--- START ---
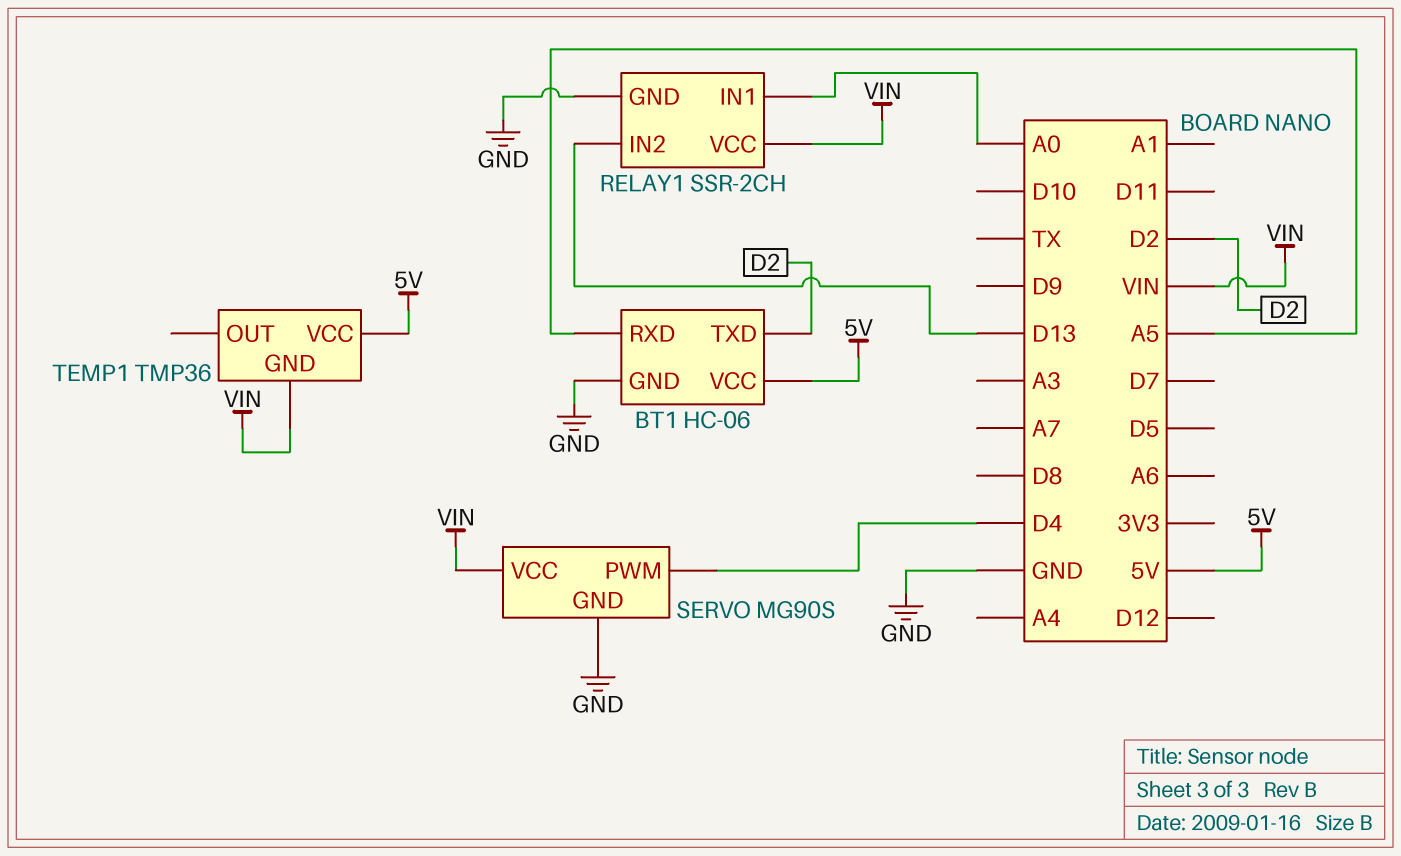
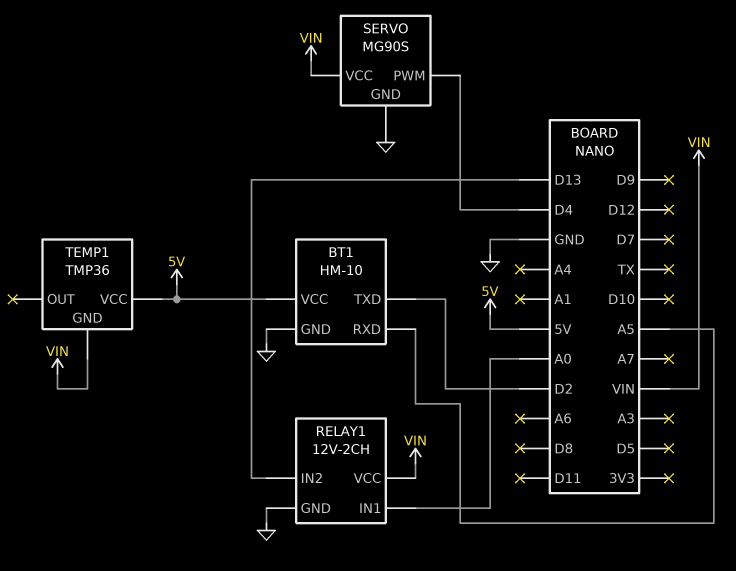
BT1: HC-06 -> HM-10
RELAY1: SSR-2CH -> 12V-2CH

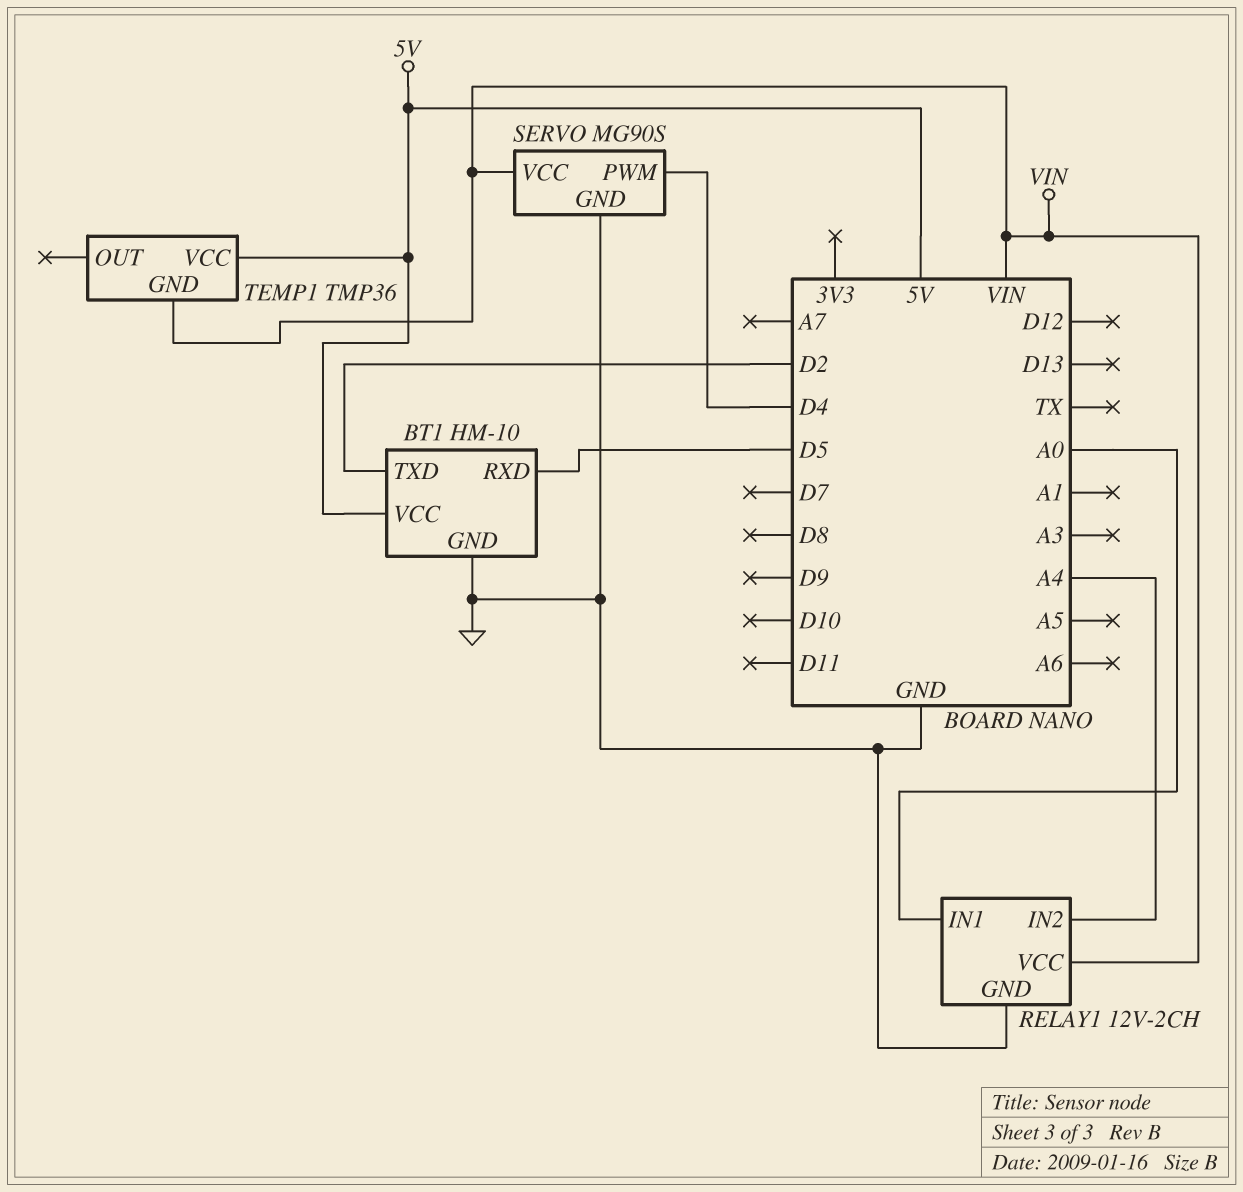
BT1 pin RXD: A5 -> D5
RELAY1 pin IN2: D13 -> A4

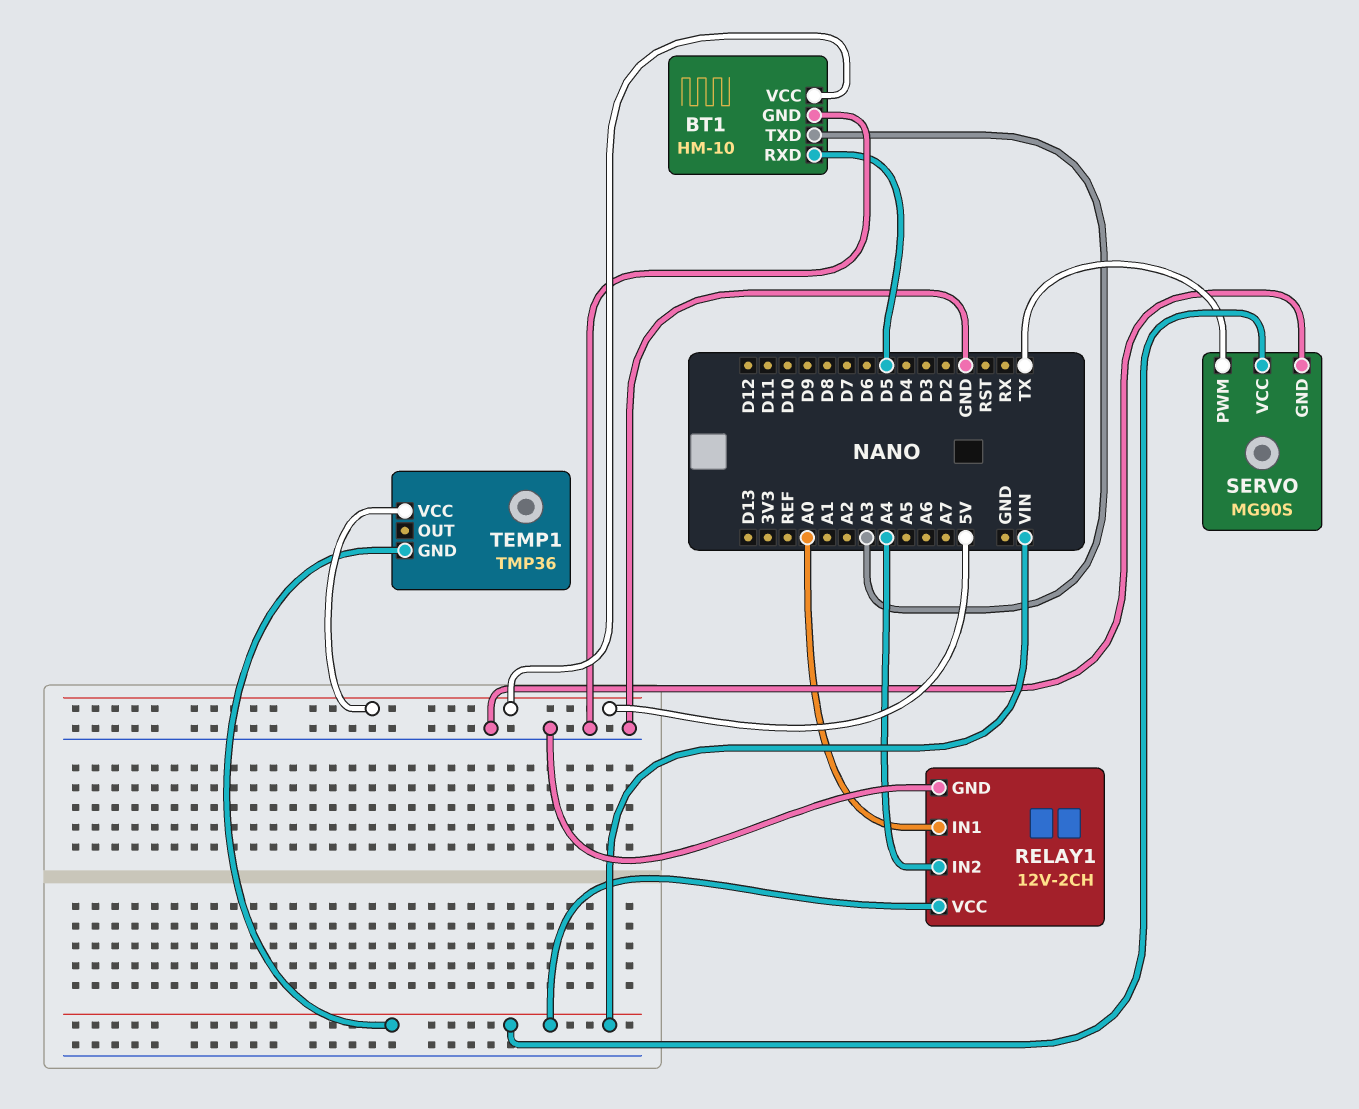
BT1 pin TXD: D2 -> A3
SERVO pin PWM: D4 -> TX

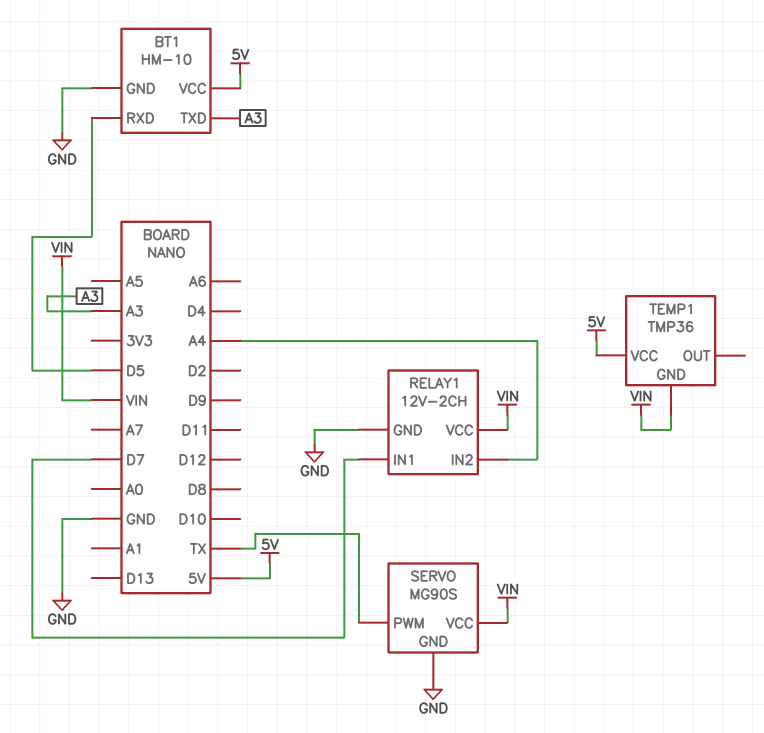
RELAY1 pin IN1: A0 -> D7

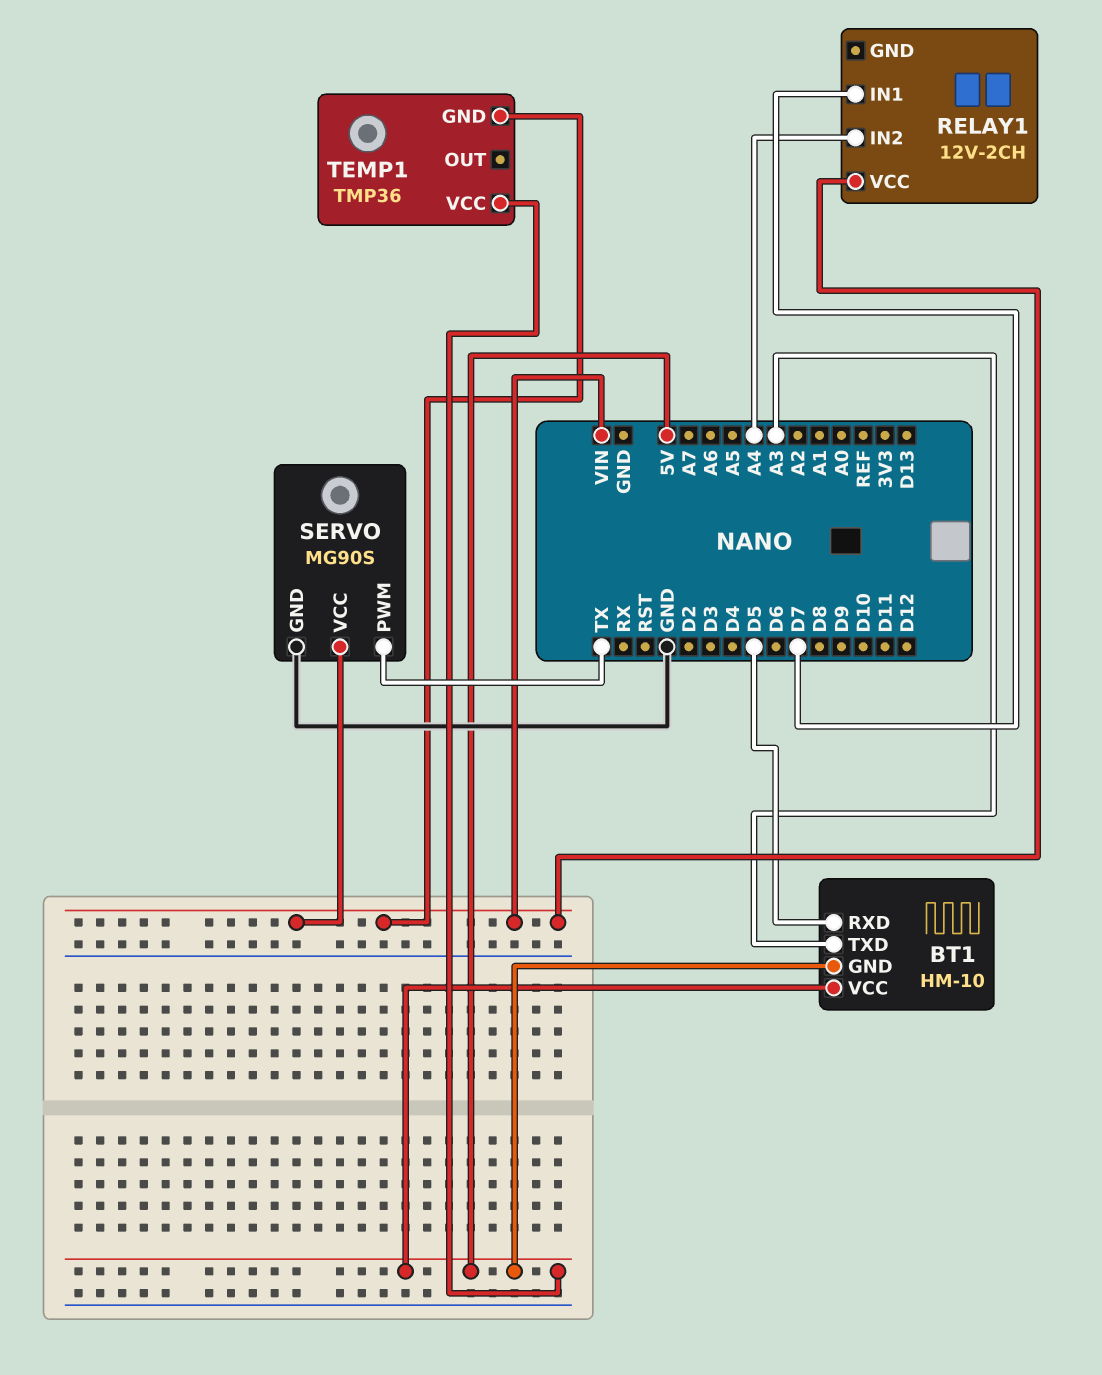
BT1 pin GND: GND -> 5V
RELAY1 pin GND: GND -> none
--- END ---
- [Aim of the task]
What is needed here is each line above set down word for word, minus the images.

- [Solved problem]
BT1: HC-06 -> HM-10
RELAY1: SSR-2CH -> 12V-2CH

BT1 pin RXD: A5 -> D5
RELAY1 pin IN2: D13 -> A4

BT1 pin TXD: D2 -> A3
SERVO pin PWM: D4 -> TX

RELAY1 pin IN1: A0 -> D7

BT1 pin GND: GND -> 5V
RELAY1 pin GND: GND -> none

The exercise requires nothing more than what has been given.